**Stored records**

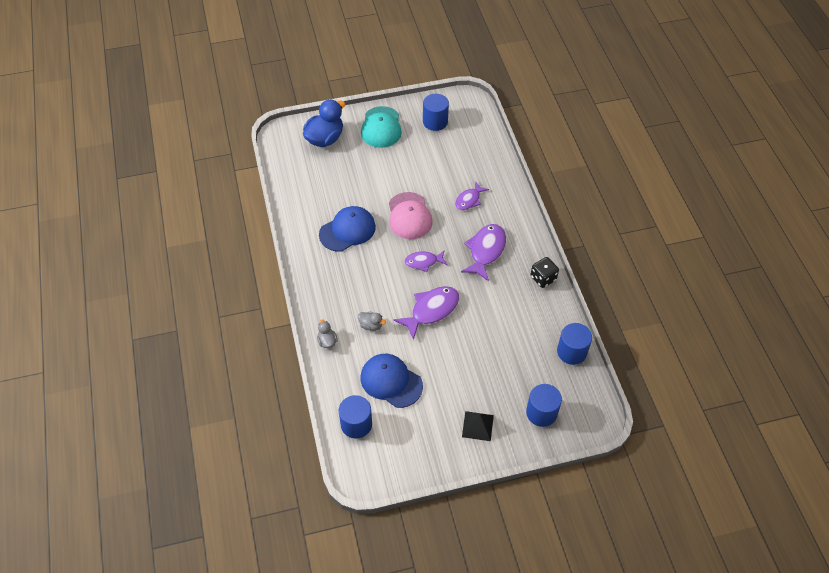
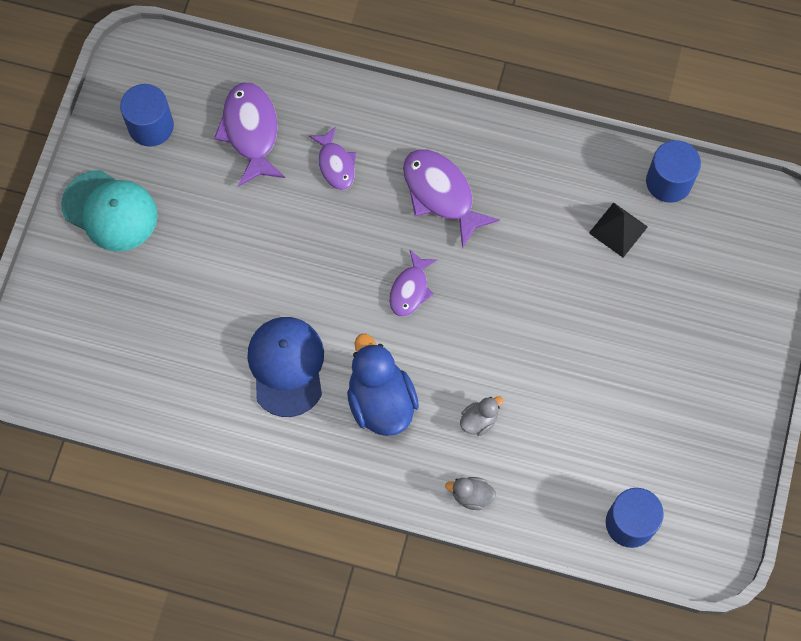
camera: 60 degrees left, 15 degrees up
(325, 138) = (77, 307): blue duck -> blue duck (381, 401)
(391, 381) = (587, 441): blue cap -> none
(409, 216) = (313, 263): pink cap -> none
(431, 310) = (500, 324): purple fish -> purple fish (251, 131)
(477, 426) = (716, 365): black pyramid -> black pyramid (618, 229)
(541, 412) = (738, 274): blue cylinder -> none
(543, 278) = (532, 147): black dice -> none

==

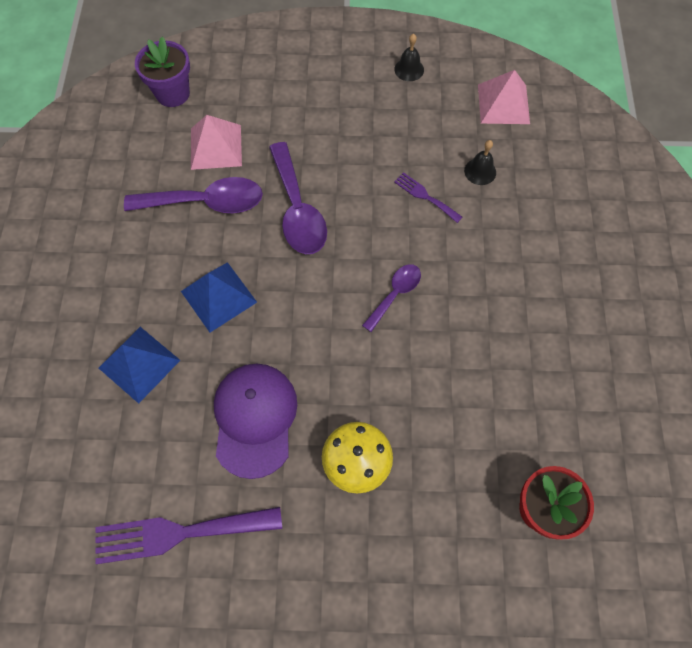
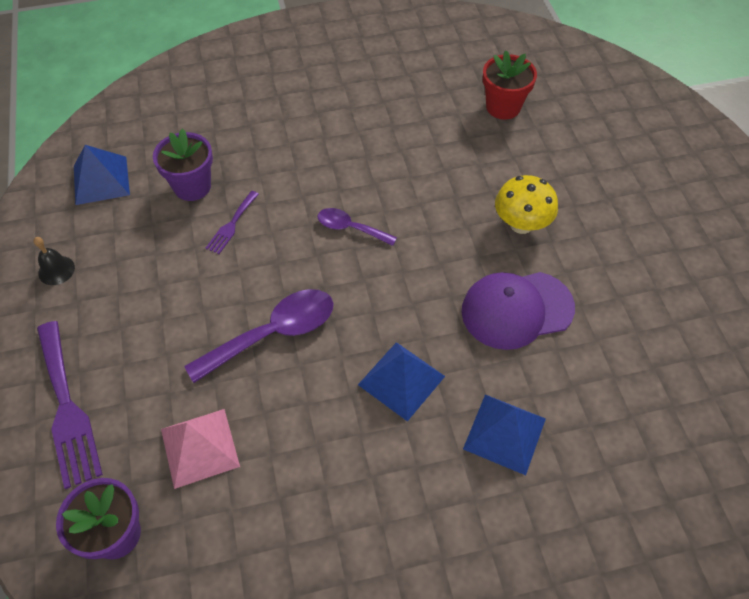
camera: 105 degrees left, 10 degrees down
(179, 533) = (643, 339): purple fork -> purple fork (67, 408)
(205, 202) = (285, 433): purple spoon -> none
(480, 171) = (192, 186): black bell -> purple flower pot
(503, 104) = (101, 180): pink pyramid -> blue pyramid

**Directions**
If a line in the records includes "purple", it counts toward the total; report that total by itself.

**Written answer**
4